═════ Records for this task
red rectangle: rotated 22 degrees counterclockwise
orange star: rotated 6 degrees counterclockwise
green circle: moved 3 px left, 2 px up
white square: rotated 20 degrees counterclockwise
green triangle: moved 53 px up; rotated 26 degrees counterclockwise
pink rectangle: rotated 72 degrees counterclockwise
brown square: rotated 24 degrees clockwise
══════════
═════ Records for this task
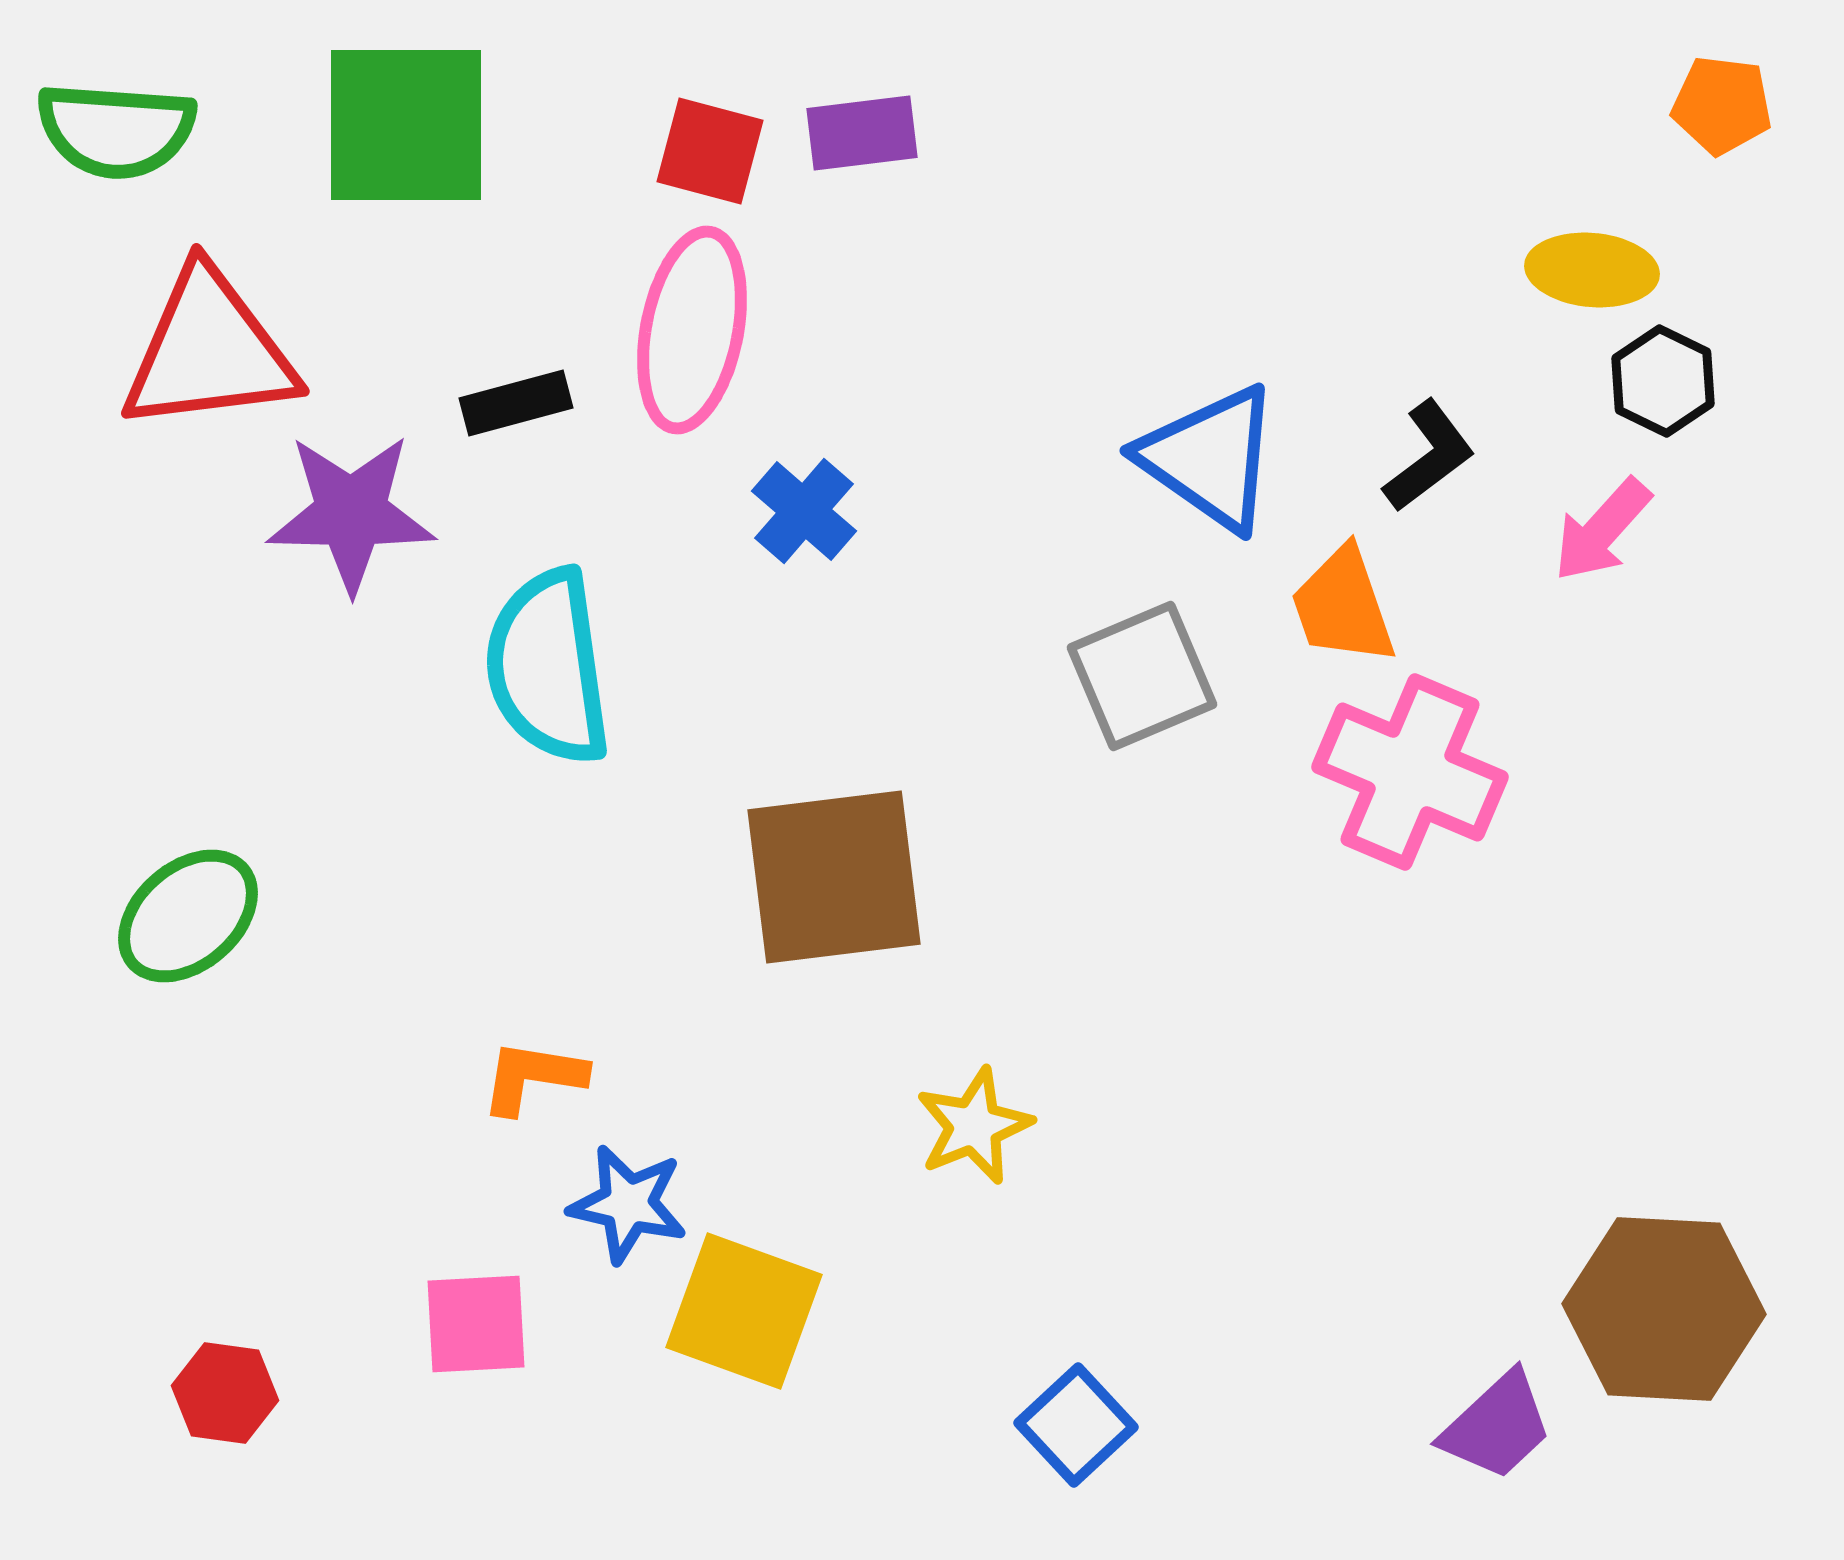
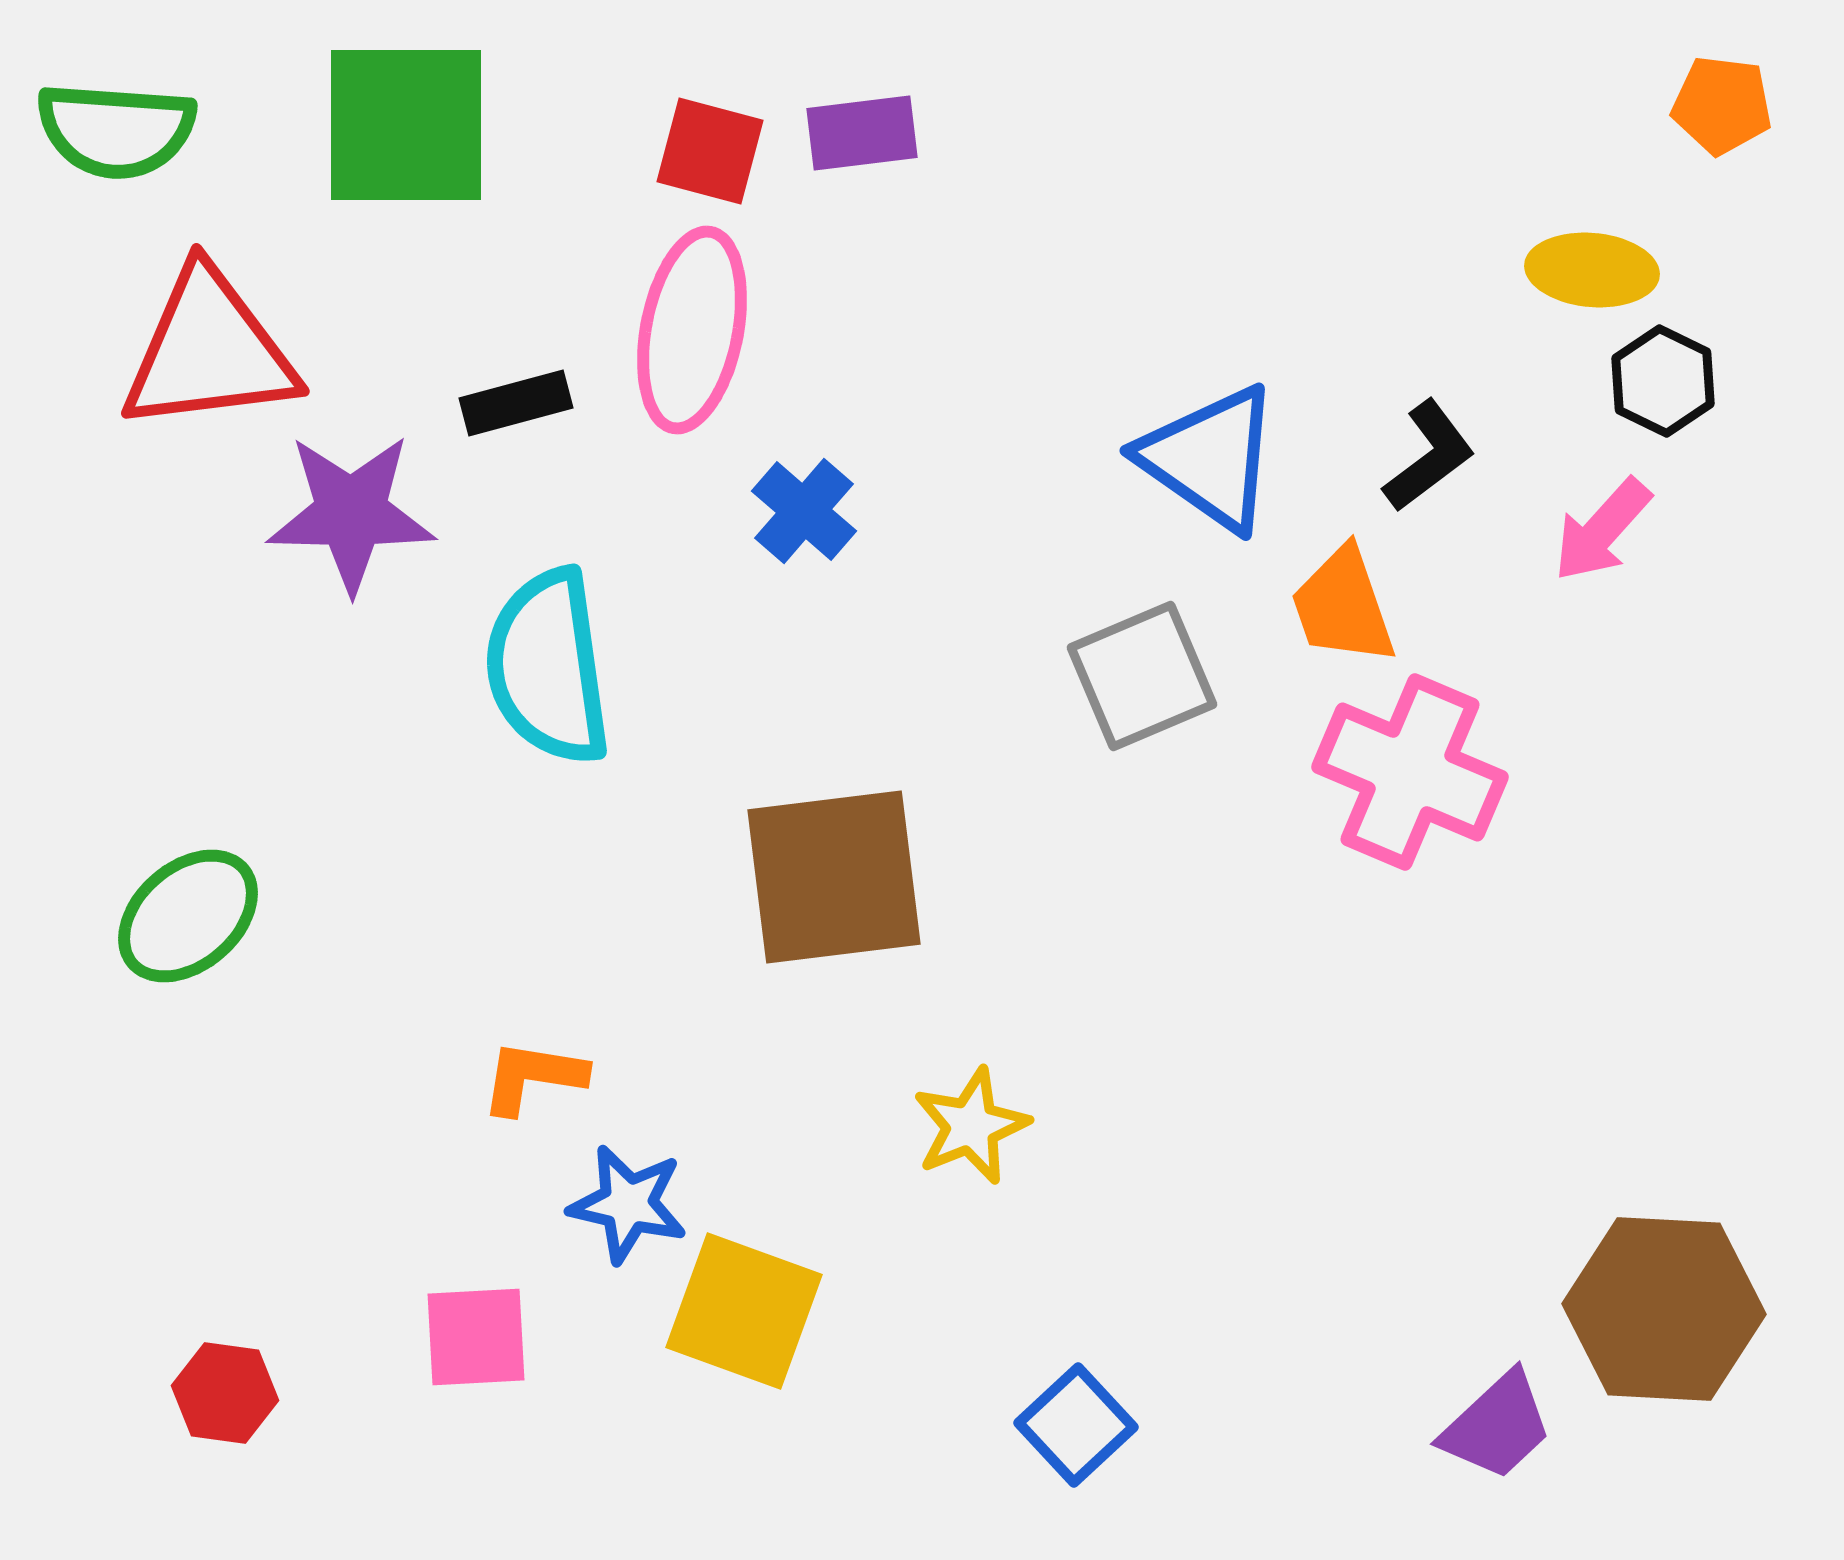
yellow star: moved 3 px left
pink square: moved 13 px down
══════════
| Your goal |
Nothing but the lines above from the one containing "red rectangle: rotated" through the one containing "brown square: rotated 24 degrees clockwise" should appear in the answer, each repeated exactly.

| Written solution |
red rectangle: rotated 22 degrees counterclockwise
orange star: rotated 6 degrees counterclockwise
green circle: moved 3 px left, 2 px up
white square: rotated 20 degrees counterclockwise
green triangle: moved 53 px up; rotated 26 degrees counterclockwise
pink rectangle: rotated 72 degrees counterclockwise
brown square: rotated 24 degrees clockwise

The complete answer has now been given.